• TASK TO COMPLETE: The records that follow should be returned exactly, pictures excluded.

START MATERIAL FOR THIS EXERCISE

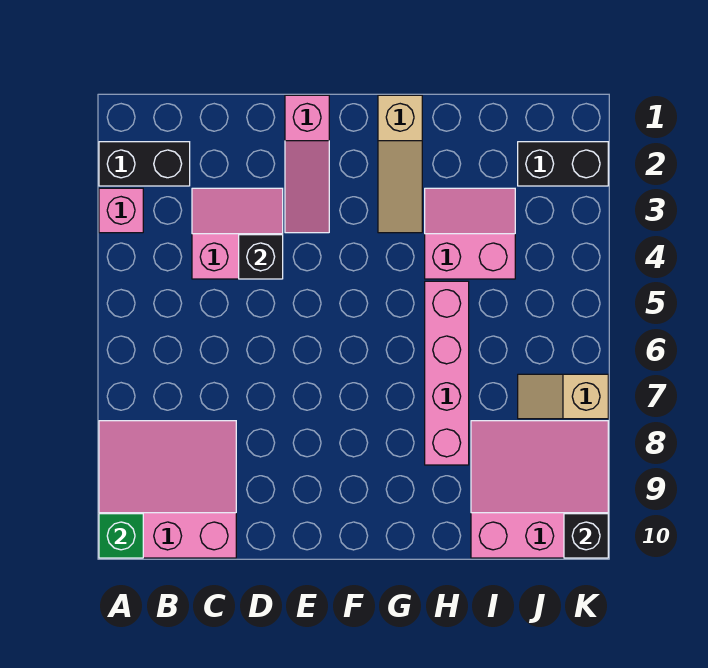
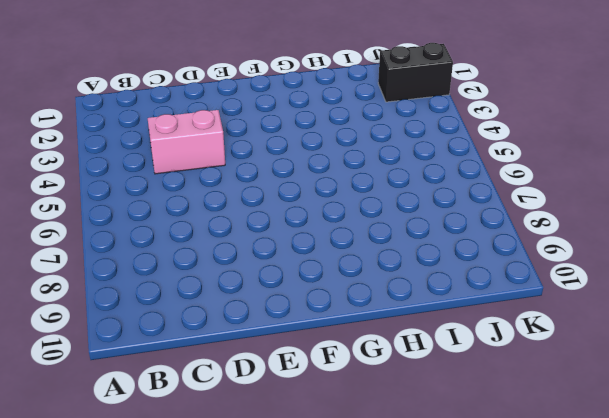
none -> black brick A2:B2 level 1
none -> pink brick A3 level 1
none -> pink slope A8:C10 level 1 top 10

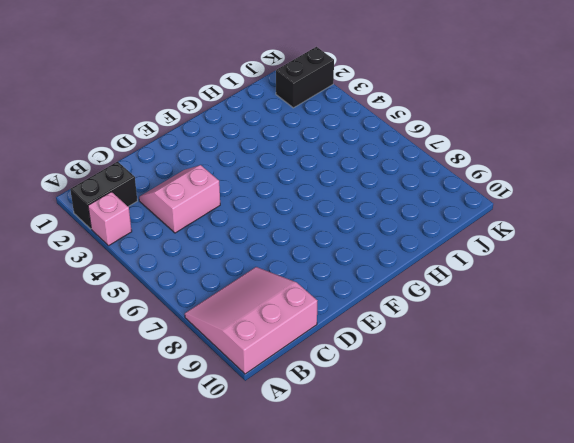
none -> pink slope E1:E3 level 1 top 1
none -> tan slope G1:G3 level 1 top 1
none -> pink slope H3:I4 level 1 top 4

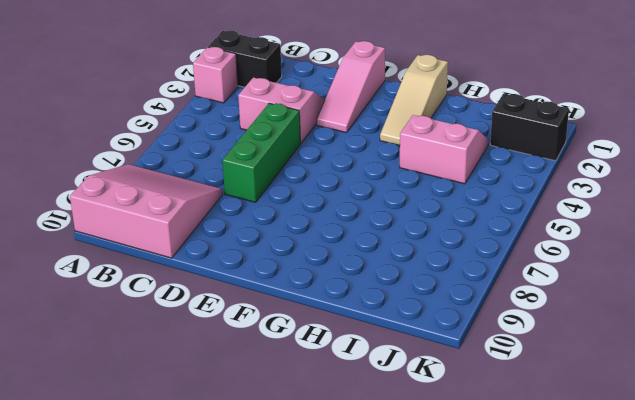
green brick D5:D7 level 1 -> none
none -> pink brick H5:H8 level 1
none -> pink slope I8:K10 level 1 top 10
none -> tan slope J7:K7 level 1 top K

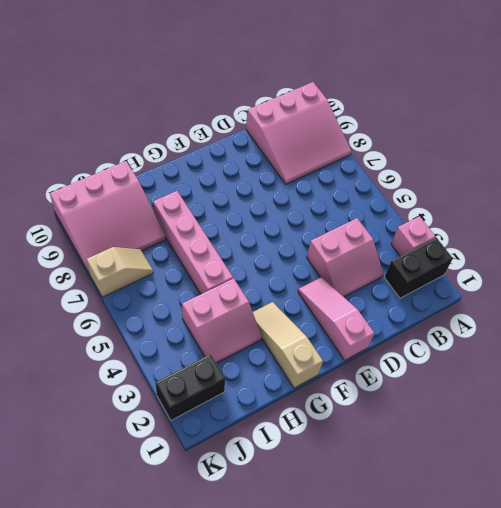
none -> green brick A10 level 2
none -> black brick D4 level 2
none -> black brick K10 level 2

END MATERIAL FOR THIS EXERCISE

• TASK ANSWER:
none -> black brick A2:B2 level 1
none -> pink brick A3 level 1
none -> pink slope A8:C10 level 1 top 10

none -> pink slope E1:E3 level 1 top 1
none -> tan slope G1:G3 level 1 top 1
none -> pink slope H3:I4 level 1 top 4

green brick D5:D7 level 1 -> none
none -> pink brick H5:H8 level 1
none -> pink slope I8:K10 level 1 top 10
none -> tan slope J7:K7 level 1 top K

none -> green brick A10 level 2
none -> black brick D4 level 2
none -> black brick K10 level 2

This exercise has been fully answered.